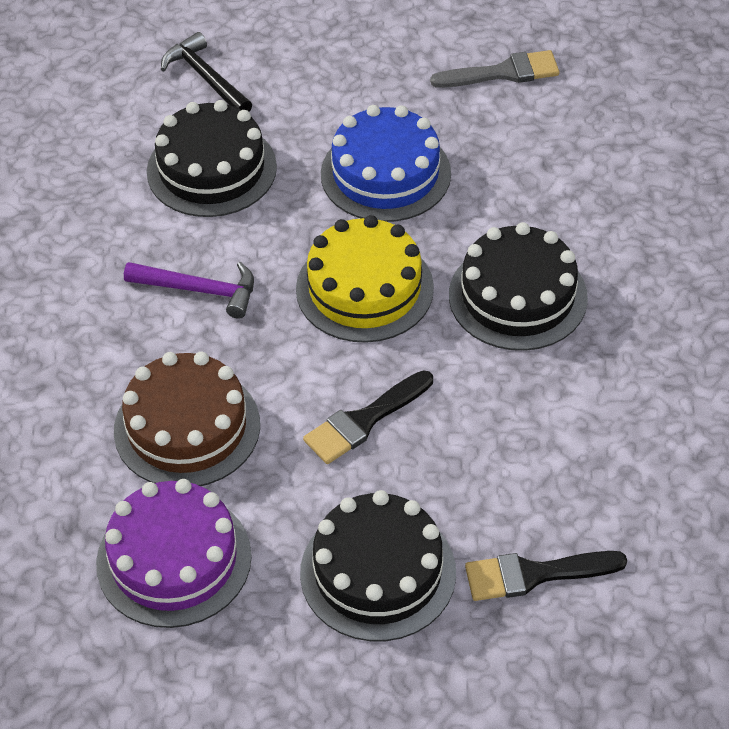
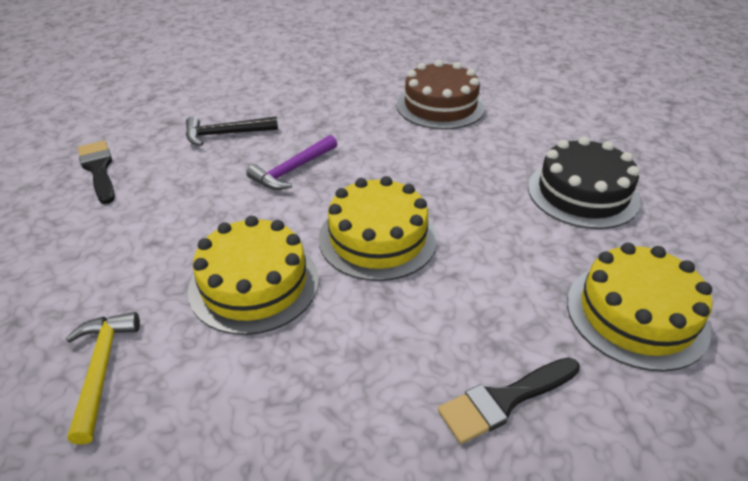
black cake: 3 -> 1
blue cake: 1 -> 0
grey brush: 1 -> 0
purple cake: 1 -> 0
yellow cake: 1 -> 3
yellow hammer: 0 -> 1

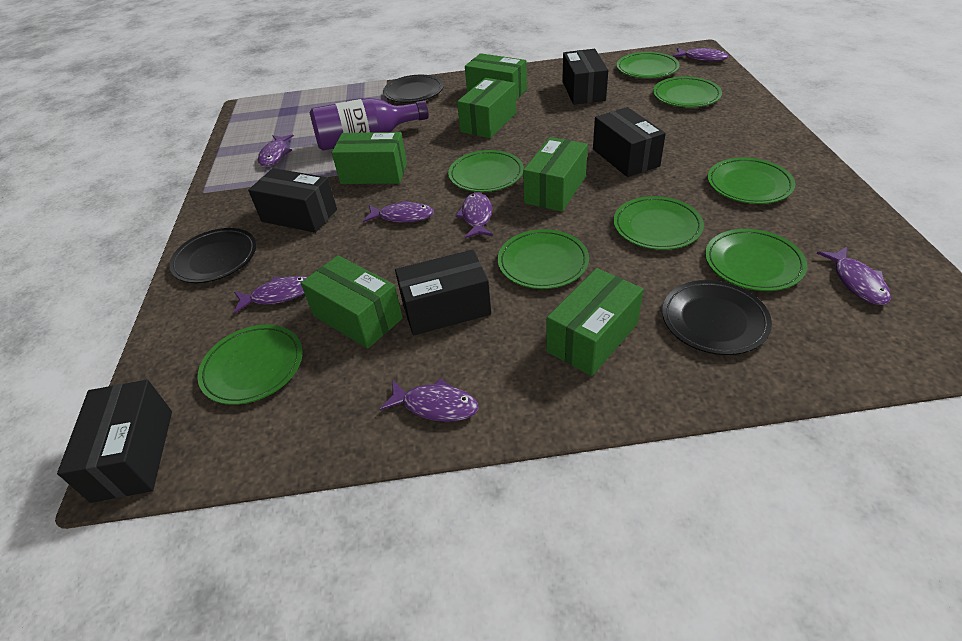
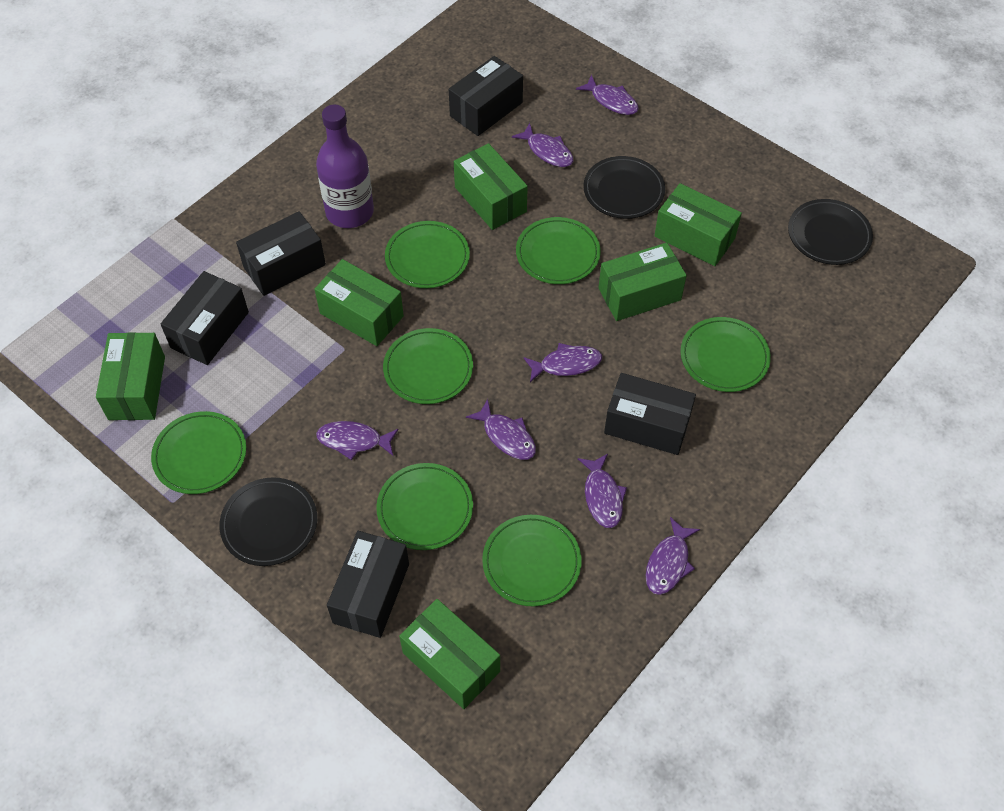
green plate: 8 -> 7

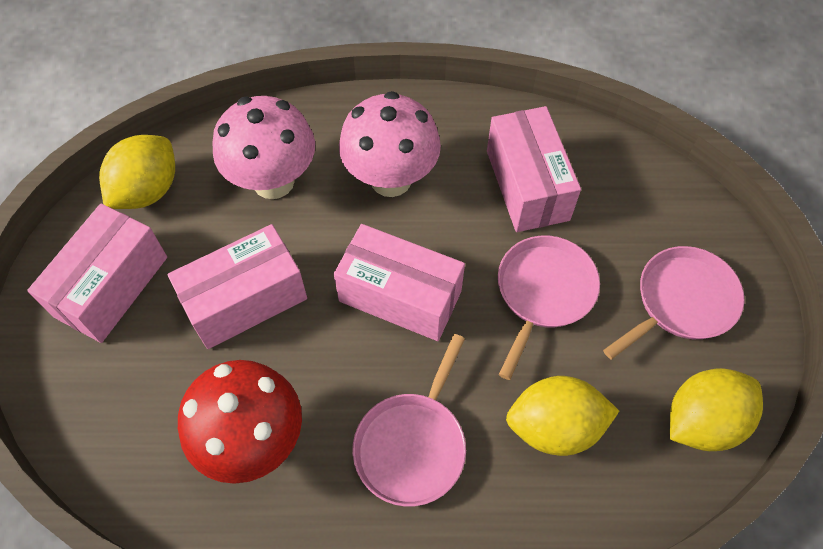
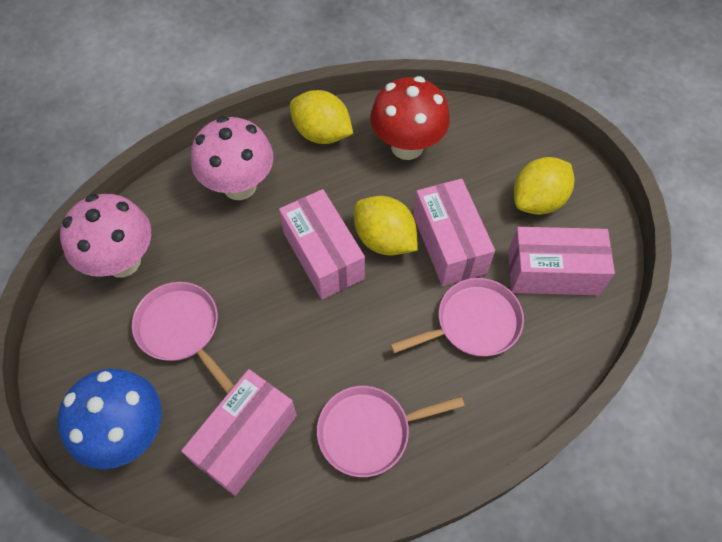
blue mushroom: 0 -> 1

#####

WORK REQUIRED:
All lines from the one containing "blue cake: 1 -> 0" through the final line of the records are to be retyped exactly; no other lines and no pictures are to be included.

SOLVED EXERCISE:
blue cake: 1 -> 0
grey brush: 1 -> 0
purple cake: 1 -> 0
yellow cake: 1 -> 3
yellow hammer: 0 -> 1

green plate: 8 -> 7

blue mushroom: 0 -> 1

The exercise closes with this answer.